(PROMPT): Leaving out every picture, retype the lines below from the top through the one that contains "Someone carried the cottage/crimson".

(EXTRACTED ENTRIES):
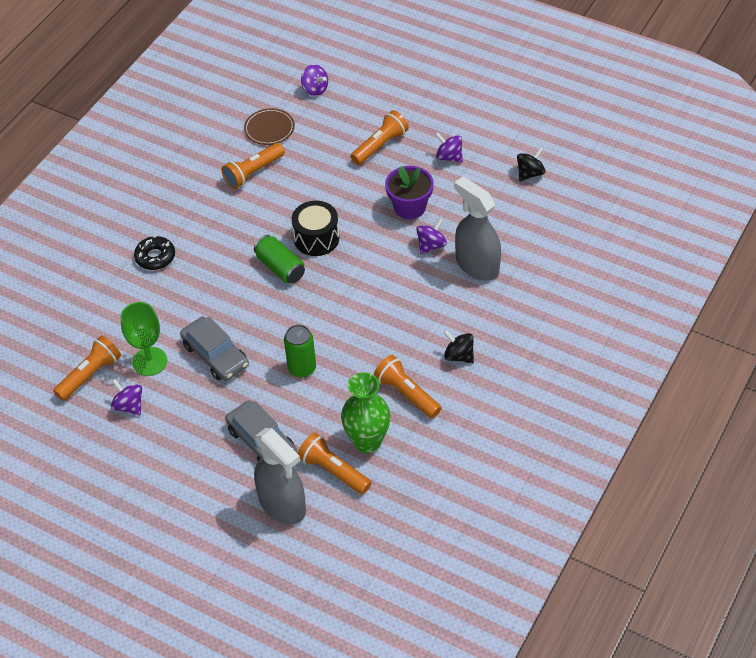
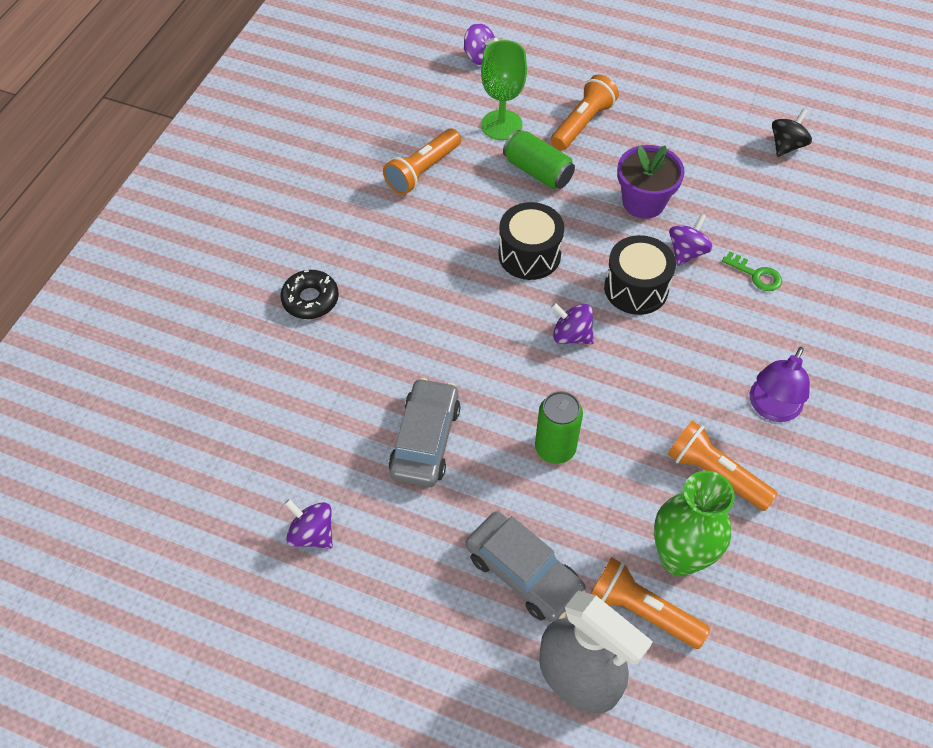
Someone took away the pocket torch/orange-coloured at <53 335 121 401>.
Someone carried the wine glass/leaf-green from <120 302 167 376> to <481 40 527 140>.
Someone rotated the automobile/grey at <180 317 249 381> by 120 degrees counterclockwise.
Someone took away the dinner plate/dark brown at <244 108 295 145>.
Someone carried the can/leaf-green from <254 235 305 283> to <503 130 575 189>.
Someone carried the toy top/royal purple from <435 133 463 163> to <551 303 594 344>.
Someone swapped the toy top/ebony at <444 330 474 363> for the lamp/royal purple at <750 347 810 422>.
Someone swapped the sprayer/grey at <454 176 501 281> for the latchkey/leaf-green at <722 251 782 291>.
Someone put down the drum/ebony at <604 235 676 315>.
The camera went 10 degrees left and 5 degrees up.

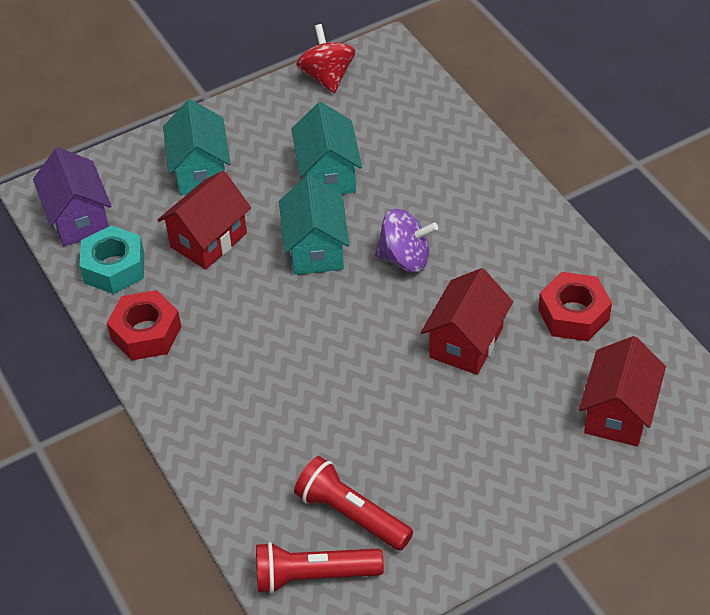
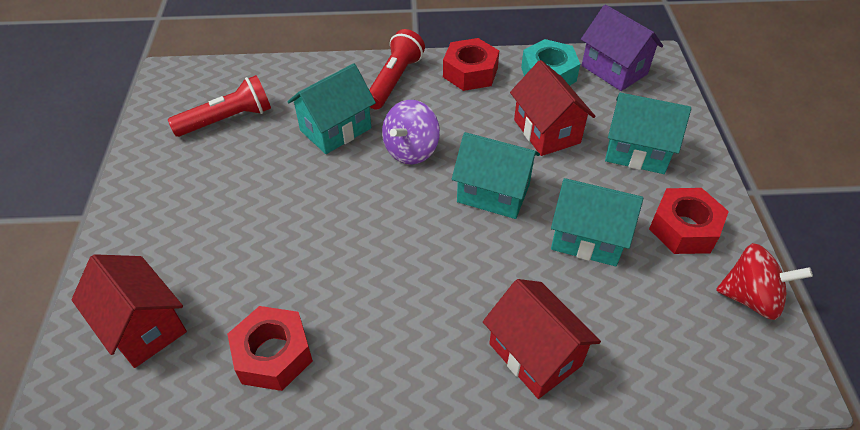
Someone rotated the cottage/royal purple at <33 147 111 246> by 45 degrees clockwise.
Someone carried the pocket torch/crimson from <256 542 384 594> to <369 29 425 110>.
Someone carried the toy top/royal purple from <375 209 438 272> to <382 100 440 165>.
Someone carried the cottage/crimson from <421 268 513 375> to <483 279 601 399>.
Someone put down the cottage/turquoise at <287 63 376 154>.
Someone put down the hex nut/crimson at <649 188 729 254>.
The camera went 115 degrees right and 0 degrees up.

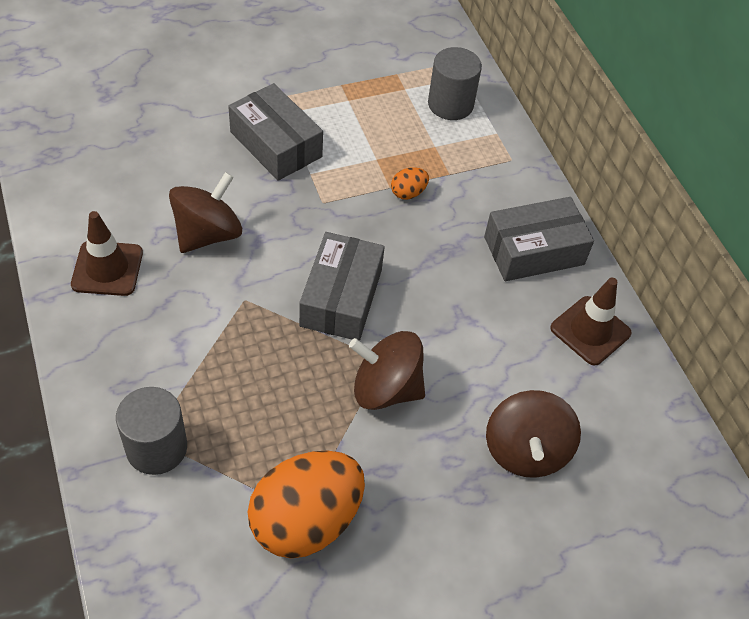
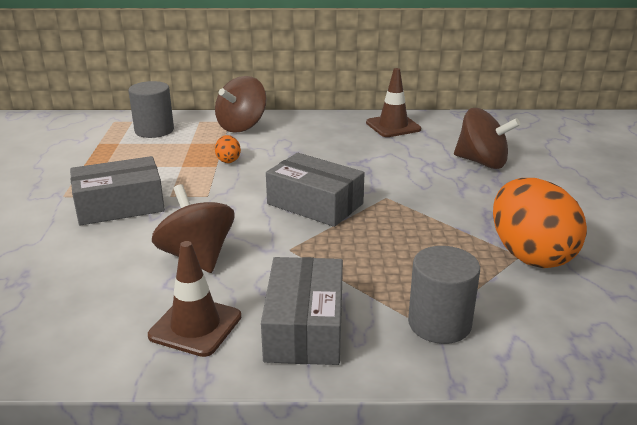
Someone carried the toy top/dark brown from <349 331 425 410> to <215 76 267 133>.
Someone carried the box/grey from <484 197 594 281> to <261 257 343 365>.
The camera went 65 degrees left and 25 degrees down.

(FINISHED TASK):
Someone took away the pocket torch/orange-coloured at <53 335 121 401>.
Someone carried the wine glass/leaf-green from <120 302 167 376> to <481 40 527 140>.
Someone rotated the automobile/grey at <180 317 249 381> by 120 degrees counterclockwise.
Someone took away the dinner plate/dark brown at <244 108 295 145>.
Someone carried the can/leaf-green from <254 235 305 283> to <503 130 575 189>.
Someone carried the toy top/royal purple from <435 133 463 163> to <551 303 594 344>.
Someone swapped the toy top/ebony at <444 330 474 363> for the lamp/royal purple at <750 347 810 422>.
Someone swapped the sprayer/grey at <454 176 501 281> for the latchkey/leaf-green at <722 251 782 291>.
Someone put down the drum/ebony at <604 235 676 315>.
The camera went 10 degrees left and 5 degrees up.

Someone rotated the cottage/royal purple at <33 147 111 246> by 45 degrees clockwise.
Someone carried the pocket torch/crimson from <256 542 384 594> to <369 29 425 110>.
Someone carried the toy top/royal purple from <375 209 438 272> to <382 100 440 165>.
Someone carried the cottage/crimson from <421 268 513 375> to <483 279 601 399>.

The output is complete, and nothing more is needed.